WORK REQUIRED:
Begin at the line that holds "pink brick D3:F3" and copy each line exactly until the data below ends, including that last line but no pictures.

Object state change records
-*-*-
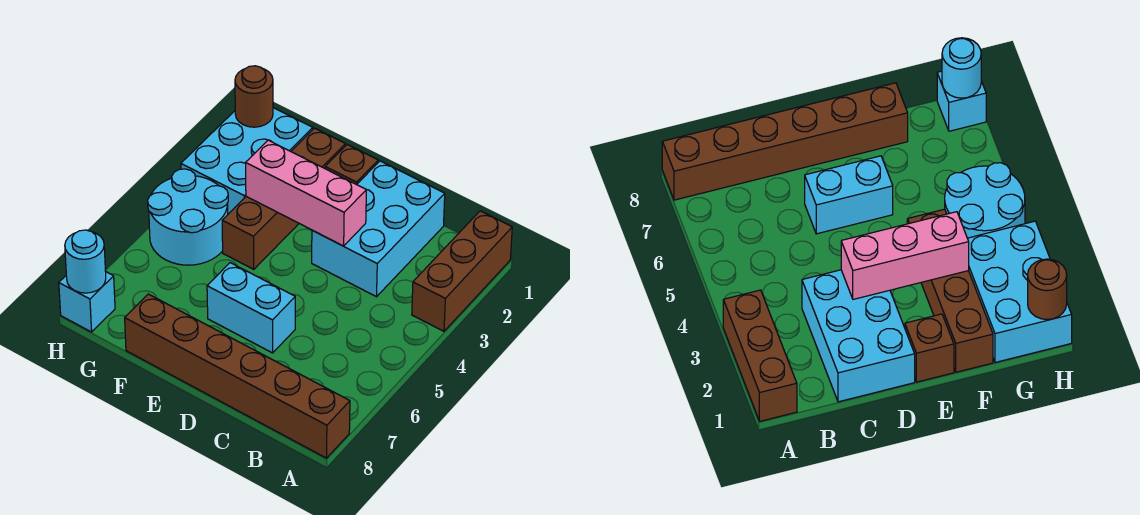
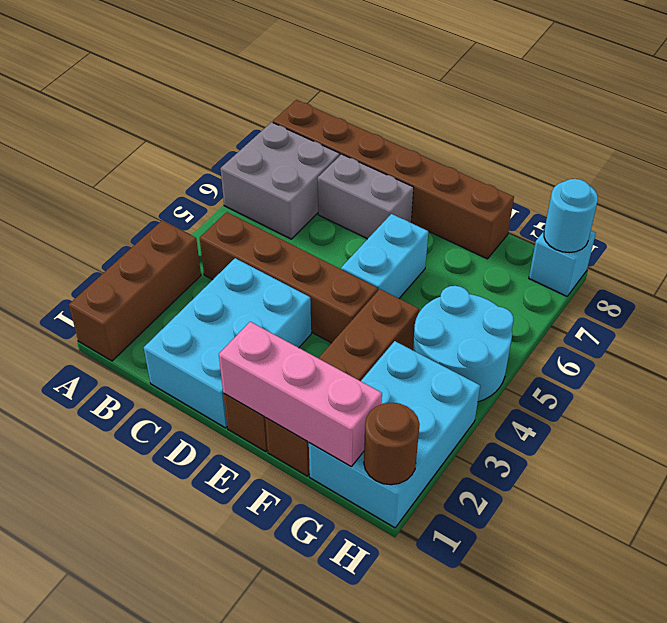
none -> grey brick A6:B7 level 1
none -> brown brick B4:E4 level 1
none -> grey brick C7:D7 level 1
pink brick D3:F3 level 2 -> pink brick E1:G1 level 2
cyan brick D6:E6 level 1 -> cyan brick E5:E6 level 1

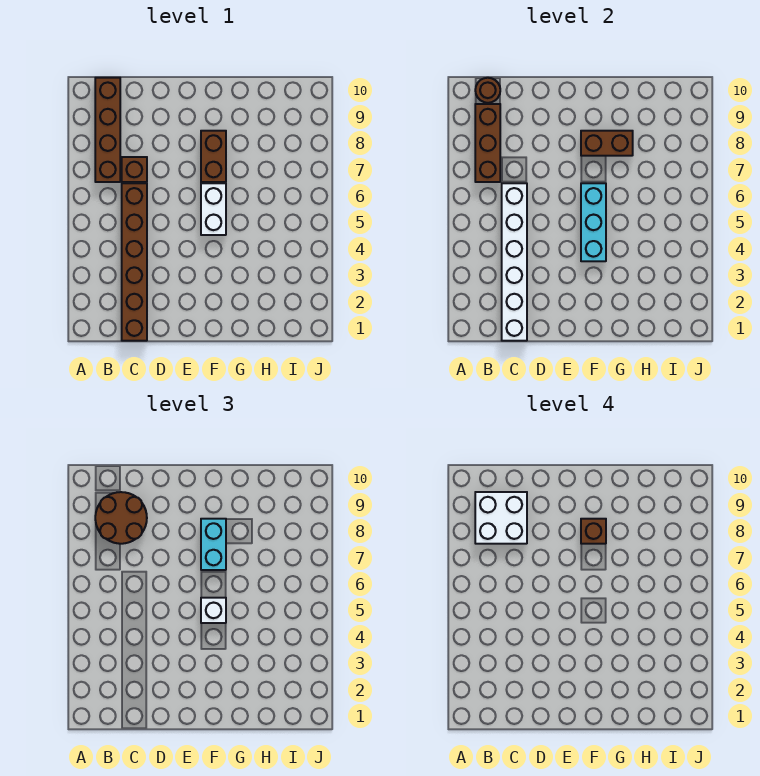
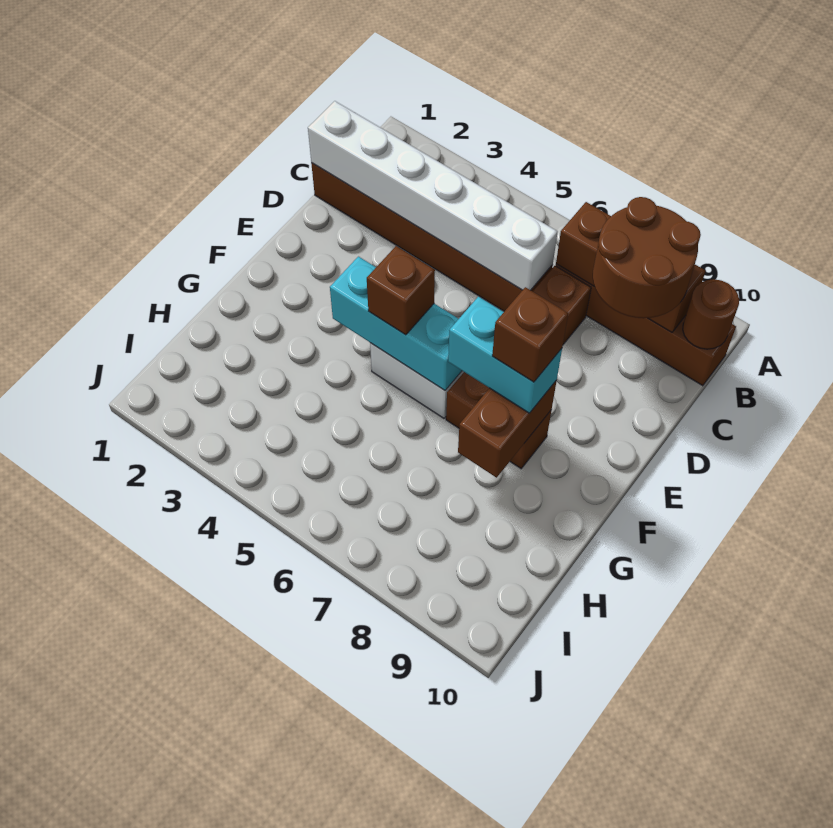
white brick B8:C9 level 4 -> none
white brick F5 level 3 -> brown brick F5 level 3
-*-*-
THE ANSWER:
pink brick D3:F3 level 2 -> pink brick E1:G1 level 2
cyan brick D6:E6 level 1 -> cyan brick E5:E6 level 1

white brick B8:C9 level 4 -> none
white brick F5 level 3 -> brown brick F5 level 3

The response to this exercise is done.